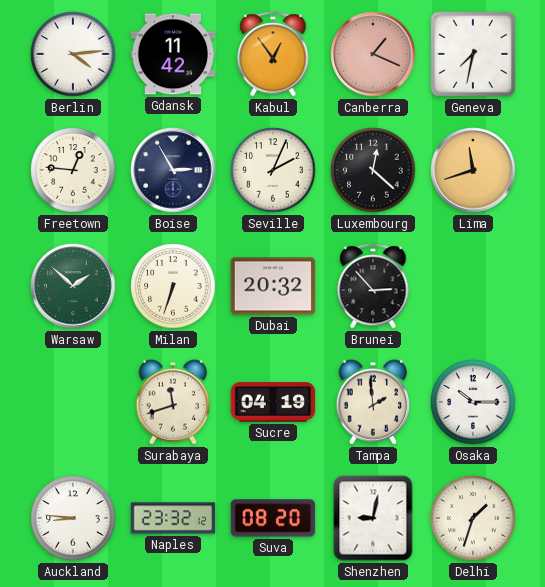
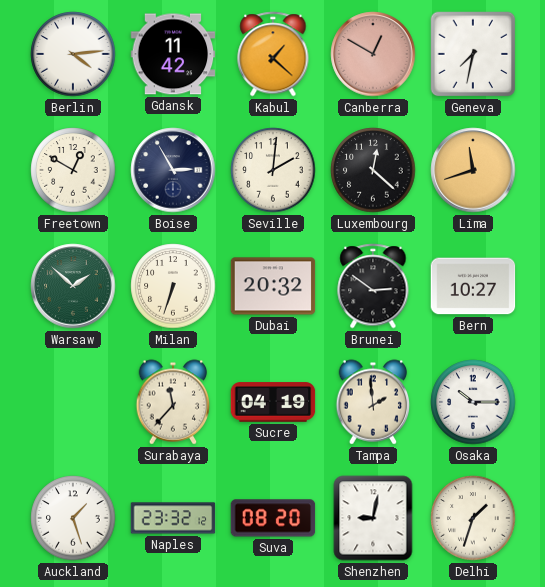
Kabul: 12:54 -> 1:22
Canberra: 1:19 -> 12:50
Freetown: 12:46 -> 12:50
Seville: 2:04 -> 2:01
Brunei: 2:53 -> 2:51
Bern: none -> 10:27
Surabaya: 11:42 -> 11:37
Auckland: 8:46 -> 1:27
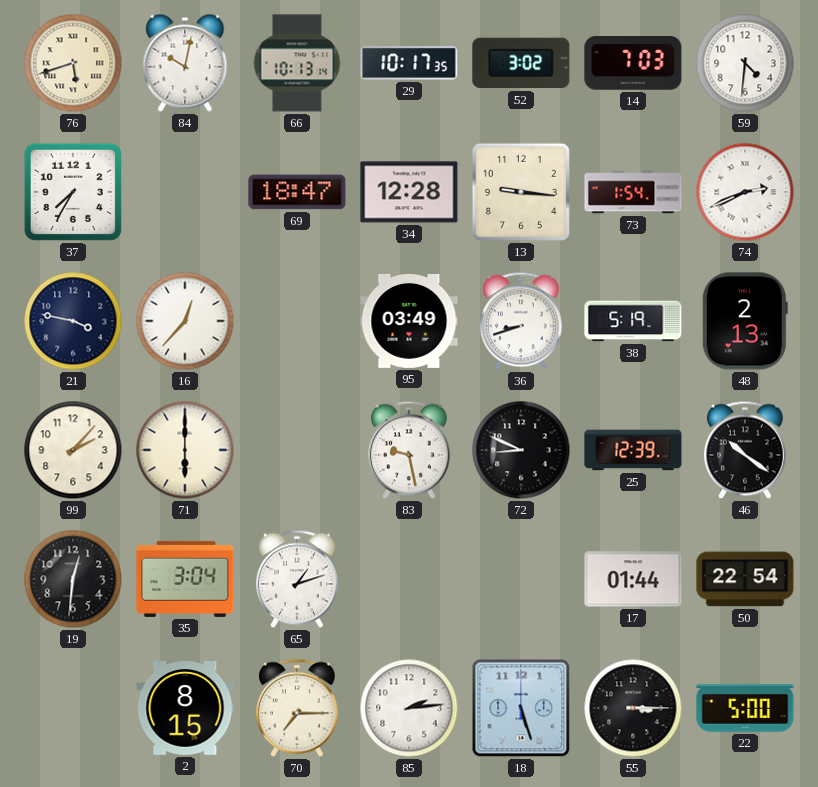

*****

__DO THIS__
Copy every one of the rows above word for word, leaving out the pictures.

__RESULT OF THIS EXERCISE__
Kabul: 12:54 -> 1:22
Canberra: 1:19 -> 12:50
Freetown: 12:46 -> 12:50
Seville: 2:04 -> 2:01
Brunei: 2:53 -> 2:51
Bern: none -> 10:27
Surabaya: 11:42 -> 11:37
Auckland: 8:46 -> 1:27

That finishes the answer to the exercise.